▶ **Source material**

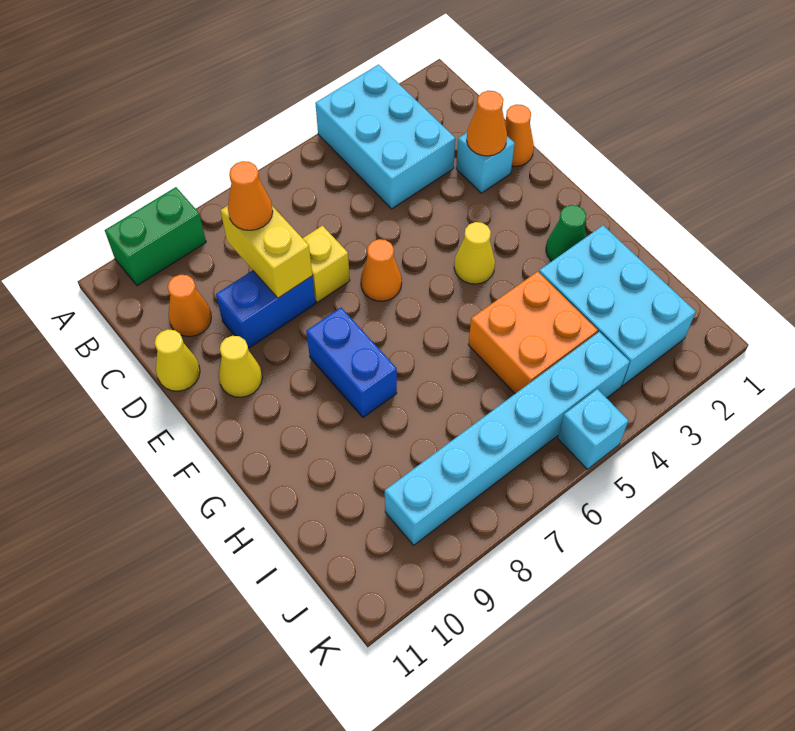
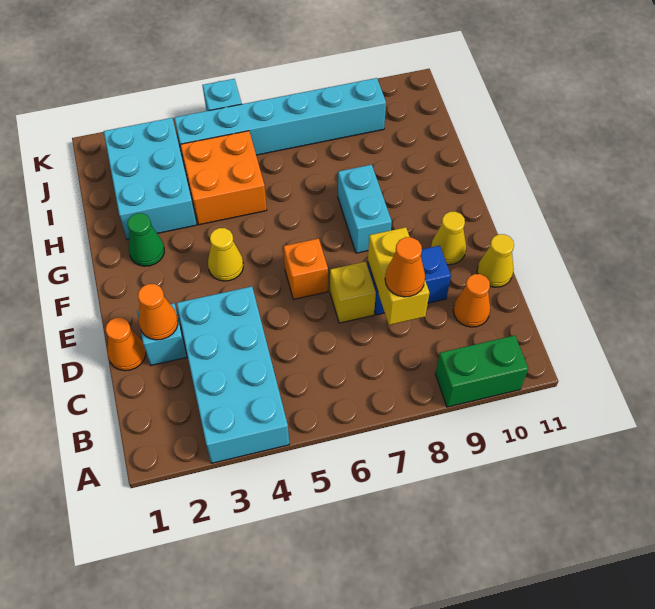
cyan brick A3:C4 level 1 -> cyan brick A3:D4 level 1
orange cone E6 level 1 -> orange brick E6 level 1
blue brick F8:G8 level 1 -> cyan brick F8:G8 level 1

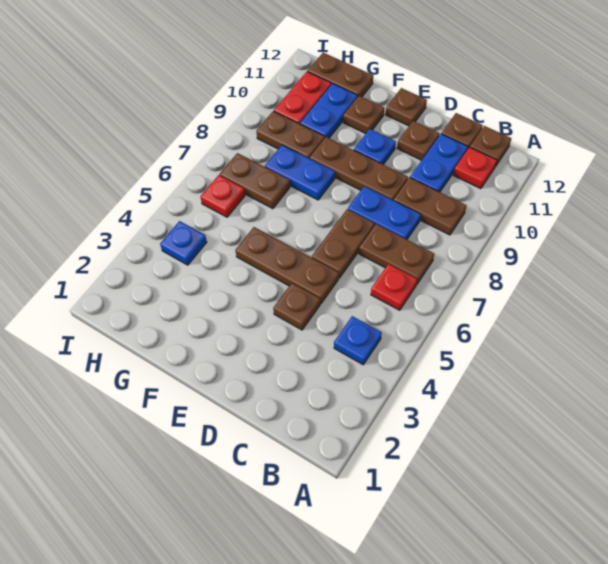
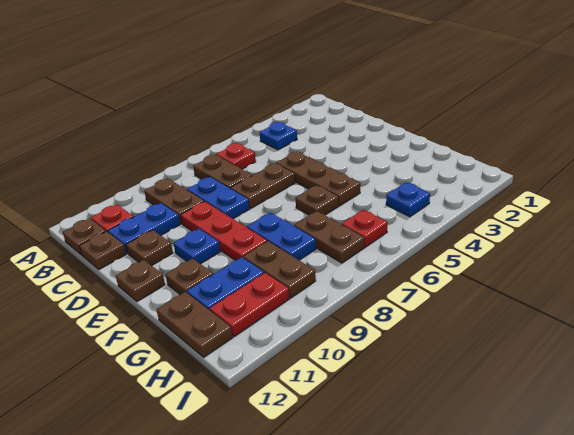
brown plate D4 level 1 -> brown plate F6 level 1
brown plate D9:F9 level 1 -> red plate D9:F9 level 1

▶ **Required work**
Say the number of data lines holding "brown", without any other words.

▶ **Answer section**
2